▶ _PROBLEM STATEMENT_
Could you give the data that follows again exactly, without its pictures?

▶ _Source records_
==============================
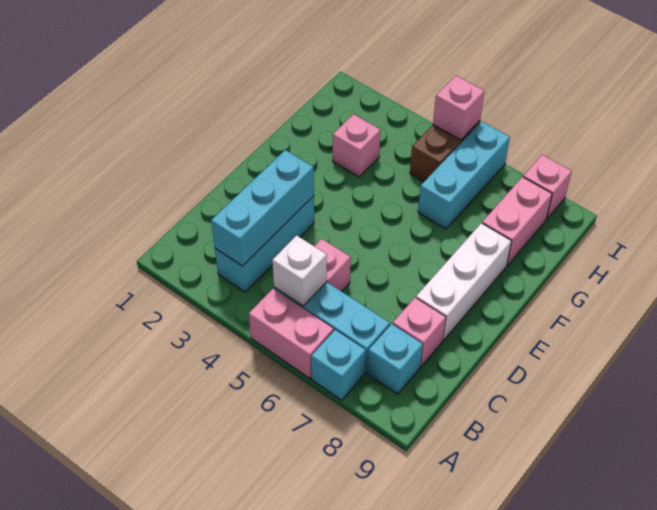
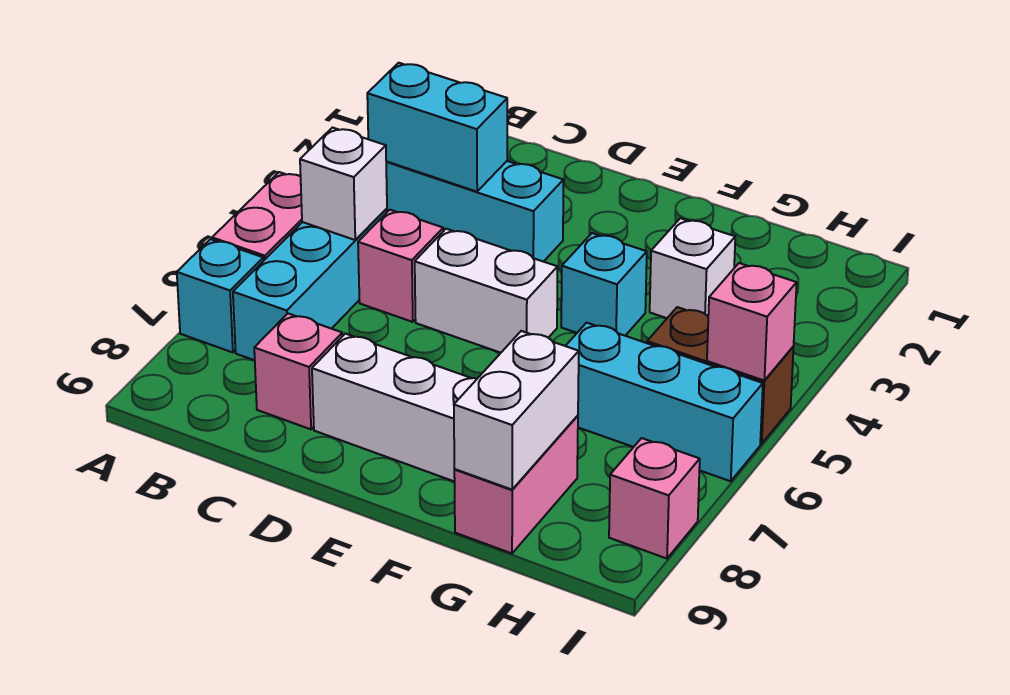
cyan brick B3:D3 level 2 -> cyan brick B3:C3 level 2
cyan brick B8 level 1 -> cyan brick F4 level 1
none -> white brick D5:E5 level 1
pink brick G3 level 1 -> white brick G3 level 1
pink brick G8:H8 level 1 -> pink brick G8:G9 level 1
none -> white brick G8:G9 level 2

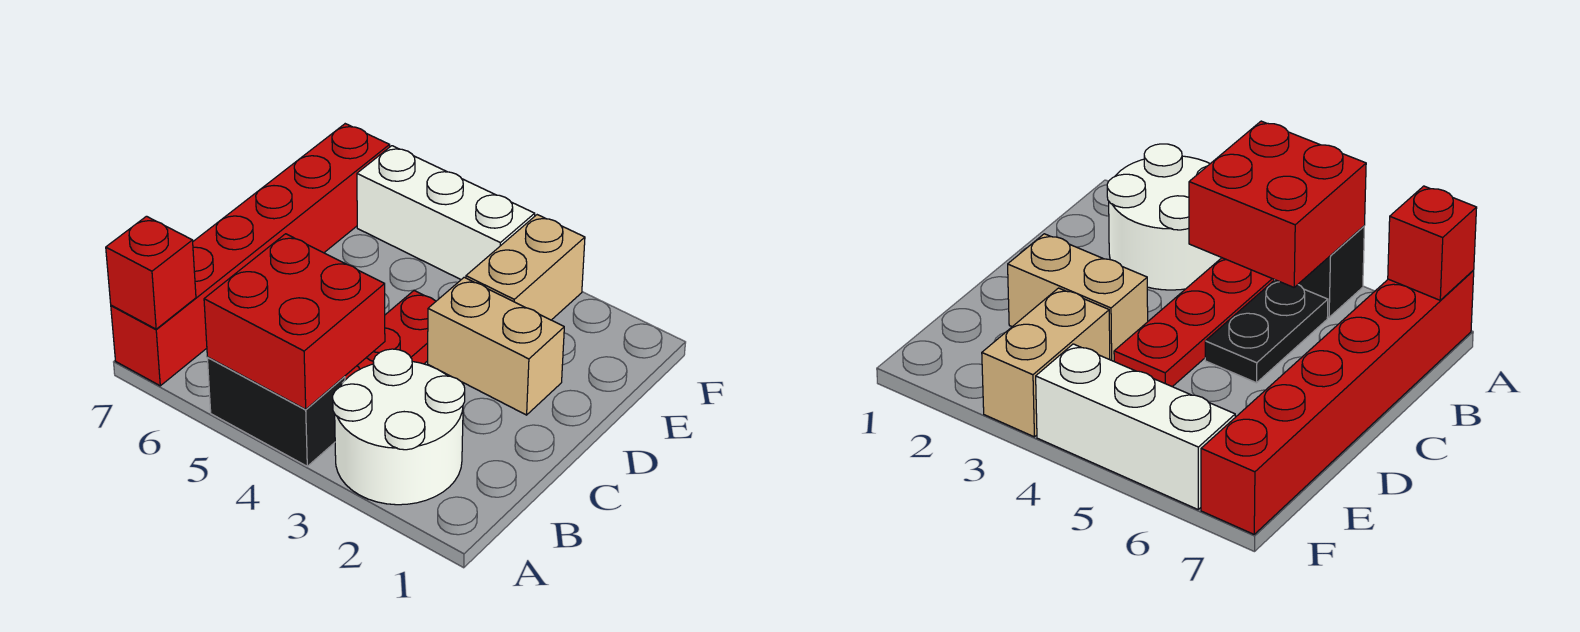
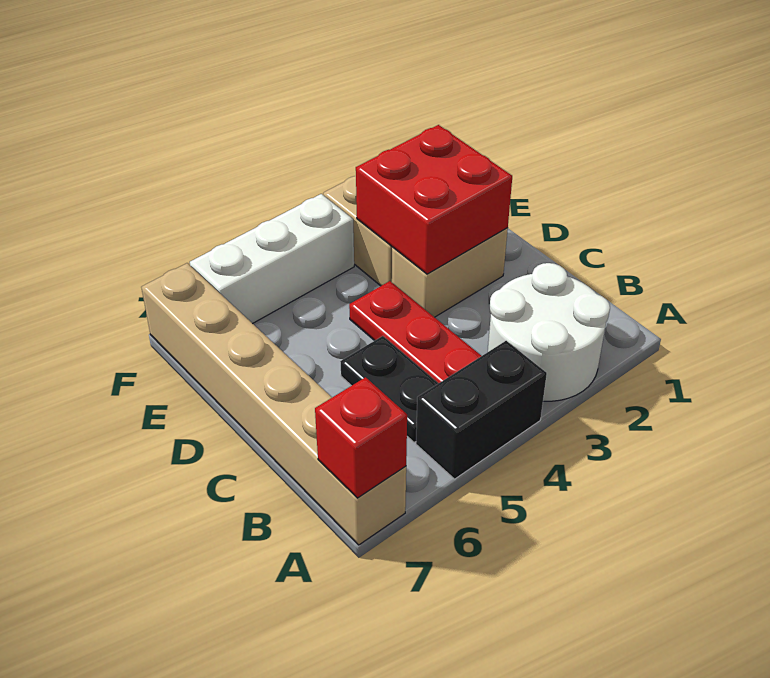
red brick A4:B5 level 2 -> red brick D2:E3 level 2
red brick A7:F7 level 1 -> tan brick A7:F7 level 1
==============================
▶ _ANSWER BELOW_
cyan brick B3:D3 level 2 -> cyan brick B3:C3 level 2
cyan brick B8 level 1 -> cyan brick F4 level 1
none -> white brick D5:E5 level 1
pink brick G3 level 1 -> white brick G3 level 1
pink brick G8:H8 level 1 -> pink brick G8:G9 level 1
none -> white brick G8:G9 level 2

red brick A4:B5 level 2 -> red brick D2:E3 level 2
red brick A7:F7 level 1 -> tan brick A7:F7 level 1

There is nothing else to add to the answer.